_REQUIREMENT_
Nothing but the text of the listing, repeated exactly, belongs in the answer; leave the images out.

_TASK INPUTS_
++++++

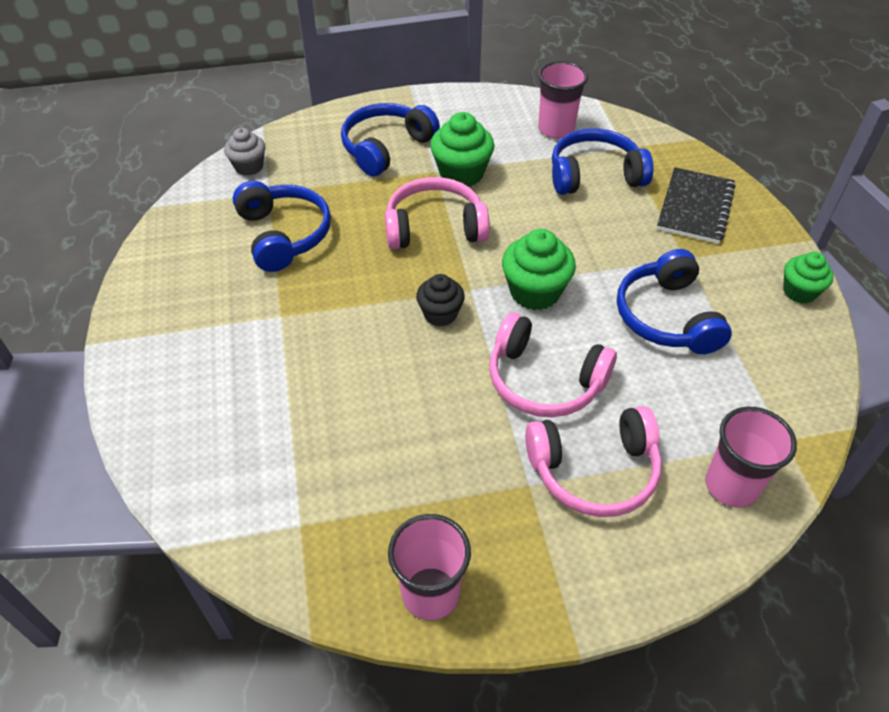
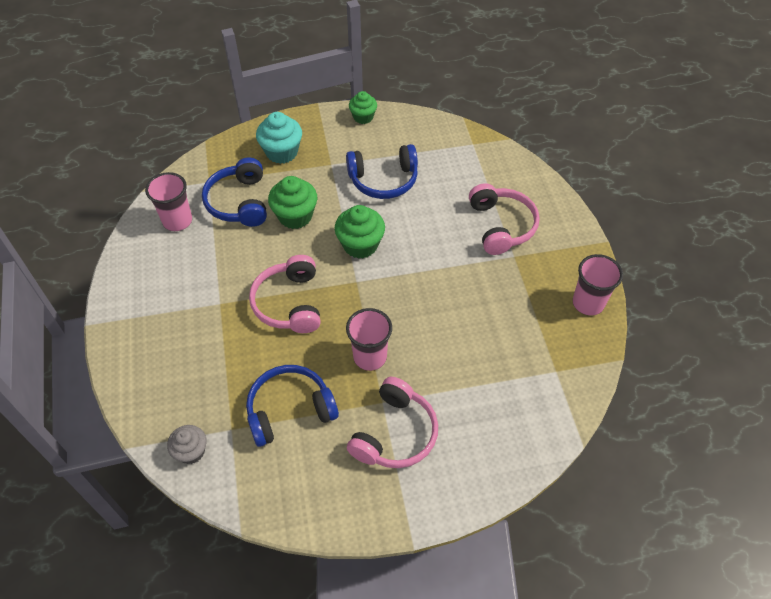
camera: 90 degrees left, 5 degrees up
(386, 147) = (181, 340): blue headphones -> none
(440, 314) = (380, 299): black cupcake -> none
(461, 173) = (225, 285): green cupcake -> green cupcake (295, 216)
(544, 381) = (437, 244): pink headphones -> pink headphones (395, 433)
(695, 207) = (282, 152): black notebook -> turquoise cupcake
(731, 485) = (504, 170): pink cup -> pink cup (370, 357)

++++++

_PROBLEM SOLUTION_
camera: 90 degrees left, 5 degrees up
(386, 147) = (181, 340): blue headphones -> none
(440, 314) = (380, 299): black cupcake -> none
(461, 173) = (225, 285): green cupcake -> green cupcake (295, 216)
(544, 381) = (437, 244): pink headphones -> pink headphones (395, 433)
(695, 207) = (282, 152): black notebook -> turquoise cupcake
(731, 485) = (504, 170): pink cup -> pink cup (370, 357)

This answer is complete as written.